- _Material for the task_
● ● ●

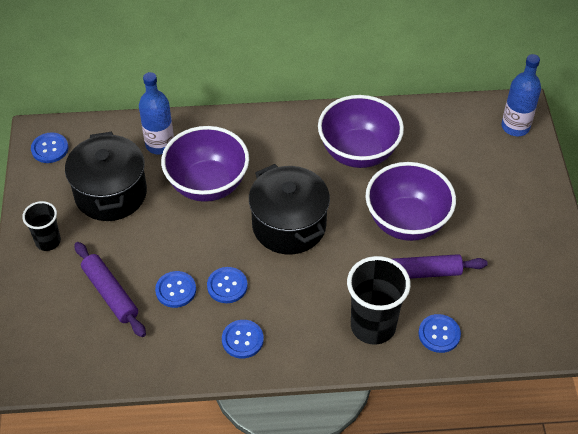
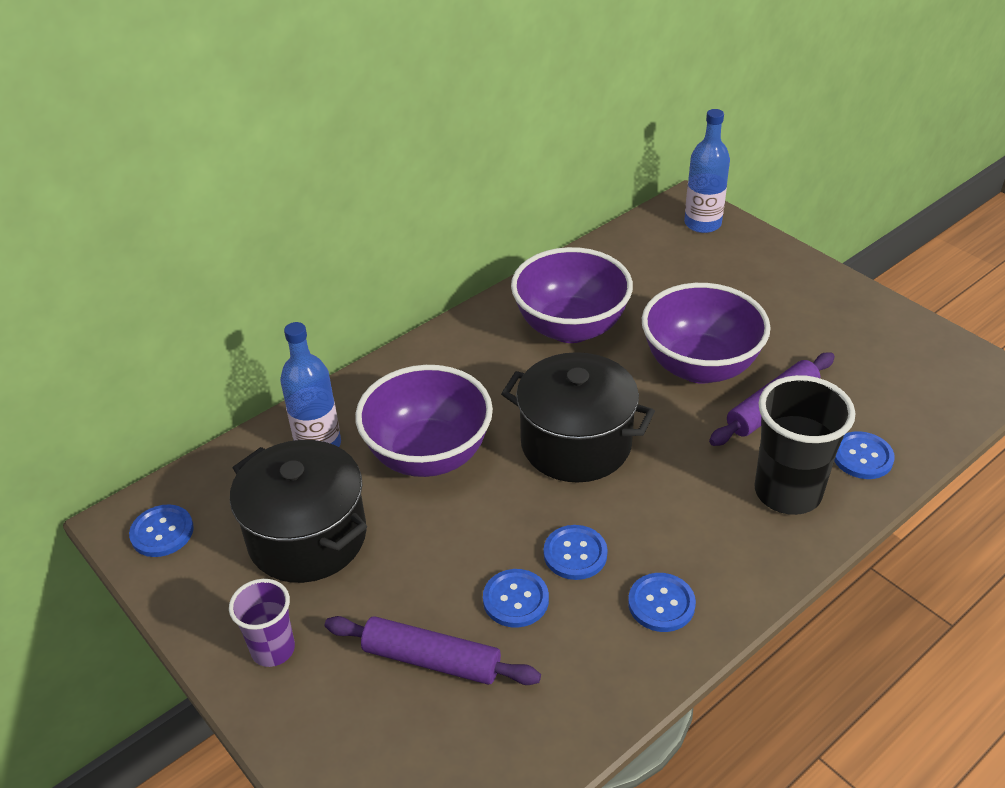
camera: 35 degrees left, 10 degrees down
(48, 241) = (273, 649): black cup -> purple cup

● ● ●

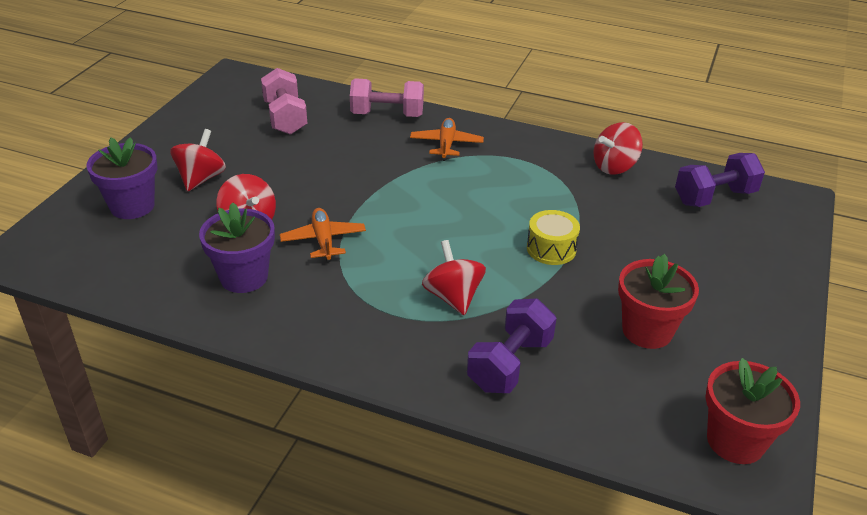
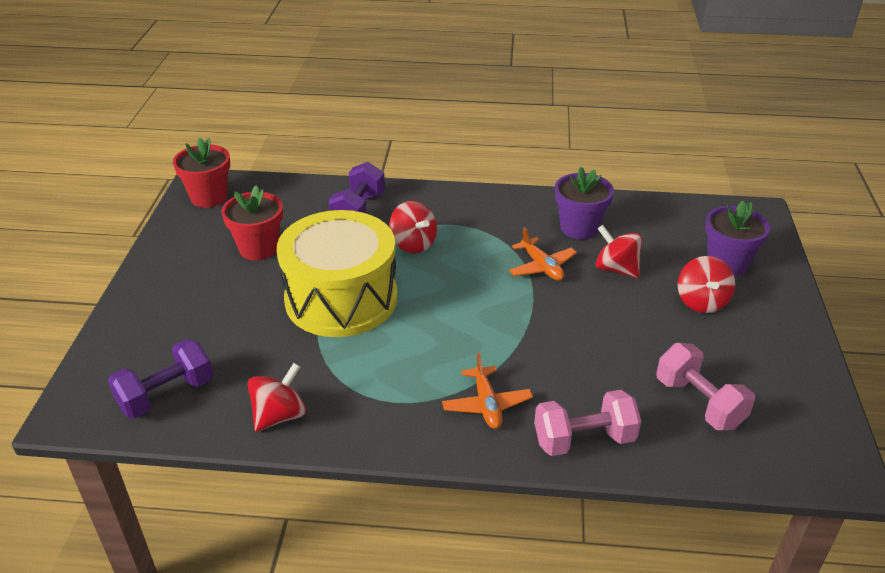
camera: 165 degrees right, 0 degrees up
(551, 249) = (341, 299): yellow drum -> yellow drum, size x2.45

● ● ●

- _Problem description_
The stretch of entries above that starts with the line containing "camera: 35 degrees left, 10 degrees down" and goes on through the line containing "(48, 241) = (273, 649): black" is to be transcribed exactly, and no other line is to be transcribed.

- _Answer for this exercise_
camera: 35 degrees left, 10 degrees down
(48, 241) = (273, 649): black cup -> purple cup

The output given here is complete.